▶ _Items listed in a dataset_:
========================================
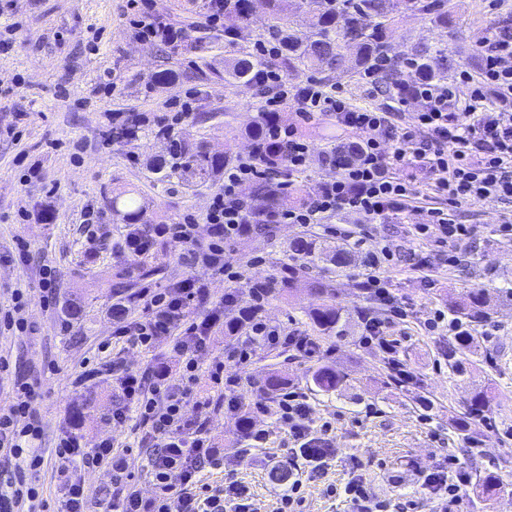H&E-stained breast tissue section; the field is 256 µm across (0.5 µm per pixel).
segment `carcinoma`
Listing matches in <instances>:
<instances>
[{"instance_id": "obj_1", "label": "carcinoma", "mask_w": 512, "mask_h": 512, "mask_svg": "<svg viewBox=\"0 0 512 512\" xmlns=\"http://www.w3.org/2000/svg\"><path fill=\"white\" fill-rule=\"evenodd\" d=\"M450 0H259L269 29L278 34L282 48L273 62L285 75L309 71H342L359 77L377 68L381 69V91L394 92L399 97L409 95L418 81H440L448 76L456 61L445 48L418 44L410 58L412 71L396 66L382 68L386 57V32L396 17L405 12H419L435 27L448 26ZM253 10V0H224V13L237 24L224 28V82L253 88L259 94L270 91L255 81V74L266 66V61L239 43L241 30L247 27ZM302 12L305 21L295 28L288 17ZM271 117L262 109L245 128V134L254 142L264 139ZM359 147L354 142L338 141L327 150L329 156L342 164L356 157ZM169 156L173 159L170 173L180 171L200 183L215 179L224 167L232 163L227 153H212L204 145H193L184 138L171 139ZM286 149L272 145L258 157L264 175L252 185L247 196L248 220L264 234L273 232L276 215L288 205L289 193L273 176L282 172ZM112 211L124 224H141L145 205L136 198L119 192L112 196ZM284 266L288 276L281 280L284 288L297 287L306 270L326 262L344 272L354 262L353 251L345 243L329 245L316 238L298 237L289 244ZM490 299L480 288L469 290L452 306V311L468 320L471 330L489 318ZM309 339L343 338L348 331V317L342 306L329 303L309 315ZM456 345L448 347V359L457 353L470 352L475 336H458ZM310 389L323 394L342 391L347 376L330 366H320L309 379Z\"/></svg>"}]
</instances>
========================================
▶ _Prompt_:
Your task is to gather every line with the word "instances" and copy it.

▶ _Result of this task_:
Listing matches in <instances>:
<instances>
</instances>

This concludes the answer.